DATASET ENTRIES -
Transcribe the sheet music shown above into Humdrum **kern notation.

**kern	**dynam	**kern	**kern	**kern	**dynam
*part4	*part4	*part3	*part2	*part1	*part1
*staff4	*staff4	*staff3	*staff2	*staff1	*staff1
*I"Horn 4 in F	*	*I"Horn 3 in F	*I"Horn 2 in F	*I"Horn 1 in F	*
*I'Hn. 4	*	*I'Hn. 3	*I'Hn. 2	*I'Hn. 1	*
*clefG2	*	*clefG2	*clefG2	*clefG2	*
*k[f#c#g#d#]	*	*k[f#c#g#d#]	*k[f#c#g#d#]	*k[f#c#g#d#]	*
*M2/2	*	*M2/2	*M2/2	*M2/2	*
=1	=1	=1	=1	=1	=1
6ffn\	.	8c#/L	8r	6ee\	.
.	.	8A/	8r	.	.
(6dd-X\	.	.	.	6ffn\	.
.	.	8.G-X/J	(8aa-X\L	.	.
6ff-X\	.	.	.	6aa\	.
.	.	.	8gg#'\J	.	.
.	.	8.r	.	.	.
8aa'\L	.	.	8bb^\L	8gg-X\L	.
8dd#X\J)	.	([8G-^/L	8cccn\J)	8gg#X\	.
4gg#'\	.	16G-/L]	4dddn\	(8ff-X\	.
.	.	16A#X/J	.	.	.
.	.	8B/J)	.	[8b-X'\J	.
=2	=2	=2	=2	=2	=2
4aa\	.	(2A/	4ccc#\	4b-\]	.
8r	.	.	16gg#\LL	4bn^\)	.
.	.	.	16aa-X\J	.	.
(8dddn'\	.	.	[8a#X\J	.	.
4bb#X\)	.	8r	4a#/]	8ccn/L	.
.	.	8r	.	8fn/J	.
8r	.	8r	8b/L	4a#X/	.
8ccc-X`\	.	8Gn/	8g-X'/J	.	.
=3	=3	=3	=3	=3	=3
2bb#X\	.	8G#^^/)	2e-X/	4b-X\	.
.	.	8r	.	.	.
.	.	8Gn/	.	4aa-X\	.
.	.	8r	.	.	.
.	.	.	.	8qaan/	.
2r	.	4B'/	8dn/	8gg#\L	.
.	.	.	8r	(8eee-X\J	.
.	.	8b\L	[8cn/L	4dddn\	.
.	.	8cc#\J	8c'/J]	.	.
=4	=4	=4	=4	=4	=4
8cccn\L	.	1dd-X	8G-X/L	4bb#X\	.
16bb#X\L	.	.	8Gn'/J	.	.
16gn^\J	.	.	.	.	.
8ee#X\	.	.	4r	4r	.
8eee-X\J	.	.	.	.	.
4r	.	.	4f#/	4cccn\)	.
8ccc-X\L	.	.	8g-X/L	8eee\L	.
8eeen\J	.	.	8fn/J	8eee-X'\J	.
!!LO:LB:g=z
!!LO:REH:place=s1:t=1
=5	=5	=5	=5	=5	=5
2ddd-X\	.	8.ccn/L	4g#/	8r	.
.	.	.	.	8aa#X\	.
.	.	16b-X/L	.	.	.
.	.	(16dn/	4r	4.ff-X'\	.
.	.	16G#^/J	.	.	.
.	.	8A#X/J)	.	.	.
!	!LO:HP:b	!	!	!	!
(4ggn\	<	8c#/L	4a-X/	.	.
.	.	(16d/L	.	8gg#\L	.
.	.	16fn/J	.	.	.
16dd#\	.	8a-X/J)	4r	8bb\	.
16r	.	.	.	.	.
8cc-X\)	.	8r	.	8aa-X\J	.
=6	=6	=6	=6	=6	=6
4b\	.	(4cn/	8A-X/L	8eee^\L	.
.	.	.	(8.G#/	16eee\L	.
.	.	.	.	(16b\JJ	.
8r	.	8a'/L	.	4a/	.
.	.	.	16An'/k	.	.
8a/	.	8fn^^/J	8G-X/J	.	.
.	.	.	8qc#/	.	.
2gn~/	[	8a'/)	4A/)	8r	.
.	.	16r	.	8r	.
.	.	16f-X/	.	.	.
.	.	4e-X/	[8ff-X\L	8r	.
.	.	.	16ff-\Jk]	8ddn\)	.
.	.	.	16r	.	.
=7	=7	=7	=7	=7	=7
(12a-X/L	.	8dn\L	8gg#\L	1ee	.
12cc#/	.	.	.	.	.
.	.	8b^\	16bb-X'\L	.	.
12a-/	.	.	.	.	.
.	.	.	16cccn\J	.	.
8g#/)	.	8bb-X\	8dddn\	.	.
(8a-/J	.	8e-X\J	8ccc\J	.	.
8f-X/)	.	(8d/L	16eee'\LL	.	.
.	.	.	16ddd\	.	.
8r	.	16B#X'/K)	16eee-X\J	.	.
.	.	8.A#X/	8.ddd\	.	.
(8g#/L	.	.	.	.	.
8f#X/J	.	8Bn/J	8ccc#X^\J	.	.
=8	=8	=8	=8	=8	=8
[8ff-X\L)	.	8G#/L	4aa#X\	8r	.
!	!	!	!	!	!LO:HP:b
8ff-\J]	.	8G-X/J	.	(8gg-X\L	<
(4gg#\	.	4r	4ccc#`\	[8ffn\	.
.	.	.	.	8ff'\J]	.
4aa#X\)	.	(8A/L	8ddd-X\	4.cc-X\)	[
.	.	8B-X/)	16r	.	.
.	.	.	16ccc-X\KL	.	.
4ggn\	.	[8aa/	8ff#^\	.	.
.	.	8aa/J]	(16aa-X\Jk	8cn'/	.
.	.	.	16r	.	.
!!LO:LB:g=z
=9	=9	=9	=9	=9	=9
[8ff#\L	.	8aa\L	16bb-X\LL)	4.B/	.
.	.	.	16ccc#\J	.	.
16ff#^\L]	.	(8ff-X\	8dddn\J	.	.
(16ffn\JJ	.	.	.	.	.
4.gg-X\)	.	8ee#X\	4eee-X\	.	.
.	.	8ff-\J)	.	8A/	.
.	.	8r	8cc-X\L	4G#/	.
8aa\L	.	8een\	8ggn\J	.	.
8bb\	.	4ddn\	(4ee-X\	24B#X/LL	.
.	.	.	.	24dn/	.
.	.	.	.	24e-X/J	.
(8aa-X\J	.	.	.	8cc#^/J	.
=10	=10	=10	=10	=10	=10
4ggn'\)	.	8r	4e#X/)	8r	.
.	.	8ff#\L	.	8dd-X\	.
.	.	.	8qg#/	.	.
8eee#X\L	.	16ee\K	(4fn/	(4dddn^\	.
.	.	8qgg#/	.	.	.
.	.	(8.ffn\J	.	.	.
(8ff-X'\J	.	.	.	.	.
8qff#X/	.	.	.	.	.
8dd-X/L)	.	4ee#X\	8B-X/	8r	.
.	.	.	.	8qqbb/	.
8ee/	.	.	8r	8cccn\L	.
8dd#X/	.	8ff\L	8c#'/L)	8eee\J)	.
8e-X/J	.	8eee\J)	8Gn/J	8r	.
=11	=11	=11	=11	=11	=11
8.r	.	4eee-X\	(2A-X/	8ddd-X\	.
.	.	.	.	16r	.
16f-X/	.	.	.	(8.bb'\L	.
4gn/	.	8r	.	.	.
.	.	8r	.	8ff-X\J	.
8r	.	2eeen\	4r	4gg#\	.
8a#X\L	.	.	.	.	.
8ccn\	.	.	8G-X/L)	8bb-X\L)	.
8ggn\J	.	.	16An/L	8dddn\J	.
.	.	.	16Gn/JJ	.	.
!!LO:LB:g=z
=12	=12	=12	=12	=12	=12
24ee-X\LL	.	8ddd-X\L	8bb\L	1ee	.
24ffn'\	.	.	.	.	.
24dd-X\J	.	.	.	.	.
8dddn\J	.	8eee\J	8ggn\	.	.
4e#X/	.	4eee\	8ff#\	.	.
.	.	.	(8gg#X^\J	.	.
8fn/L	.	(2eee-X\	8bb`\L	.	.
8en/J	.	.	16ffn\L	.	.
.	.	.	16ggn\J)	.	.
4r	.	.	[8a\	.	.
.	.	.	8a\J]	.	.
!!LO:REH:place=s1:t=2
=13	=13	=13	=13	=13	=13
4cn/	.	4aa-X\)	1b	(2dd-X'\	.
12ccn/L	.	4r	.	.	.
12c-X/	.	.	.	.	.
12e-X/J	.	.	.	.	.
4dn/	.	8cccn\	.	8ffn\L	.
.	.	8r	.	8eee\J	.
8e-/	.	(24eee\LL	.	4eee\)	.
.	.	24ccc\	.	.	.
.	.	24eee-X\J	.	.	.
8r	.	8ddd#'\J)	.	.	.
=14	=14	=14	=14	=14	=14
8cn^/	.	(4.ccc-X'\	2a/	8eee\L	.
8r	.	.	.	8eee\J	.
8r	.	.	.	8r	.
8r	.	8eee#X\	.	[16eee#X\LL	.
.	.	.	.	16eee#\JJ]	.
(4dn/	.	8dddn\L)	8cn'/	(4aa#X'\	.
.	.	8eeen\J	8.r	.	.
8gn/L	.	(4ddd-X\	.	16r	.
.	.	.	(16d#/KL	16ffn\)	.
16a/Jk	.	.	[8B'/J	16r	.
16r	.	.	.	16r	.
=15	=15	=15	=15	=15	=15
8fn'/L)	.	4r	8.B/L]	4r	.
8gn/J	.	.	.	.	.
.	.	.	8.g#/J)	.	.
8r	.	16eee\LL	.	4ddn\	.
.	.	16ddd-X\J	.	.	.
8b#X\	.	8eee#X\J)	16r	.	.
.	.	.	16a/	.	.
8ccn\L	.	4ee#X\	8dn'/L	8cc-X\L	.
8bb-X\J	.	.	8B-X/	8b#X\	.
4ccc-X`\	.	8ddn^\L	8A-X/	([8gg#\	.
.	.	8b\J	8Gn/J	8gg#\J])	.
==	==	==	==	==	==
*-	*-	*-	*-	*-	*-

EXERCISE OBJECTIVE - Pick out every line in the records that contains the string "kern", treating uppercase and lowercase letters as different, and copy each of those lines in full.

TASK RESPONSE -
Transcribe the sheet music shown above into Humdrum **kern notation.
**kern	**dynam	**kern	**kern	**kern	**dynam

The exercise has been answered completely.